- [ABOUT THIS TASK] Reproduce all entries precisely as they are written.

- [Scene comparison data]
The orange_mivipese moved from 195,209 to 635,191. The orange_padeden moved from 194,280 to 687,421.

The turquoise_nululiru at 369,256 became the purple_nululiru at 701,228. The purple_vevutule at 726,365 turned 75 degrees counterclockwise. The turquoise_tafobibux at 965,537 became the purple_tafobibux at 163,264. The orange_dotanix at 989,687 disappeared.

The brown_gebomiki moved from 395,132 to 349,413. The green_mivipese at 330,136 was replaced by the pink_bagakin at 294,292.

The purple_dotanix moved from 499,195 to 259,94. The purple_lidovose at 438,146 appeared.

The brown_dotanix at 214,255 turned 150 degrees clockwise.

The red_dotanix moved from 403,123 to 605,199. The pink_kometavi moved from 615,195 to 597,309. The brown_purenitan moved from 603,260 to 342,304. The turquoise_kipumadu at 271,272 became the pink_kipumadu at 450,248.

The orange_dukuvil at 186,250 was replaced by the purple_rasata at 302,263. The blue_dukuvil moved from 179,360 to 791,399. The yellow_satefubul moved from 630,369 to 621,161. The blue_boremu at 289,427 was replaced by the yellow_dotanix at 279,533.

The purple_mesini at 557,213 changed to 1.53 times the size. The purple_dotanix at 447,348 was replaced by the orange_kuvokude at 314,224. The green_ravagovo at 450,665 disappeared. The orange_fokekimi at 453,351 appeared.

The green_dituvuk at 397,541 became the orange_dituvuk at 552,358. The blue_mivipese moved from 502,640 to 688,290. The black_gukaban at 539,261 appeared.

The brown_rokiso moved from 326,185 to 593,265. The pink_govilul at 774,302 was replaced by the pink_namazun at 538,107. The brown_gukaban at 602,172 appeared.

- [RESPONSE TO THE TASK]
The orange_mivipese moved from 195,209 to 635,191. The orange_padeden moved from 194,280 to 687,421.

The turquoise_nululiru at 369,256 became the purple_nululiru at 701,228. The purple_vevutule at 726,365 turned 75 degrees counterclockwise. The turquoise_tafobibux at 965,537 became the purple_tafobibux at 163,264. The orange_dotanix at 989,687 disappeared.

The brown_gebomiki moved from 395,132 to 349,413. The green_mivipese at 330,136 was replaced by the pink_bagakin at 294,292.

The purple_dotanix moved from 499,195 to 259,94. The purple_lidovose at 438,146 appeared.

The brown_dotanix at 214,255 turned 150 degrees clockwise.

The red_dotanix moved from 403,123 to 605,199. The pink_kometavi moved from 615,195 to 597,309. The brown_purenitan moved from 603,260 to 342,304. The turquoise_kipumadu at 271,272 became the pink_kipumadu at 450,248.

The orange_dukuvil at 186,250 was replaced by the purple_rasata at 302,263. The blue_dukuvil moved from 179,360 to 791,399. The yellow_satefubul moved from 630,369 to 621,161. The blue_boremu at 289,427 was replaced by the yellow_dotanix at 279,533.

The purple_mesini at 557,213 changed to 1.53 times the size. The purple_dotanix at 447,348 was replaced by the orange_kuvokude at 314,224. The green_ravagovo at 450,665 disappeared. The orange_fokekimi at 453,351 appeared.

The green_dituvuk at 397,541 became the orange_dituvuk at 552,358. The blue_mivipese moved from 502,640 to 688,290. The black_gukaban at 539,261 appeared.

The brown_rokiso moved from 326,185 to 593,265. The pink_govilul at 774,302 was replaced by the pink_namazun at 538,107. The brown_gukaban at 602,172 appeared.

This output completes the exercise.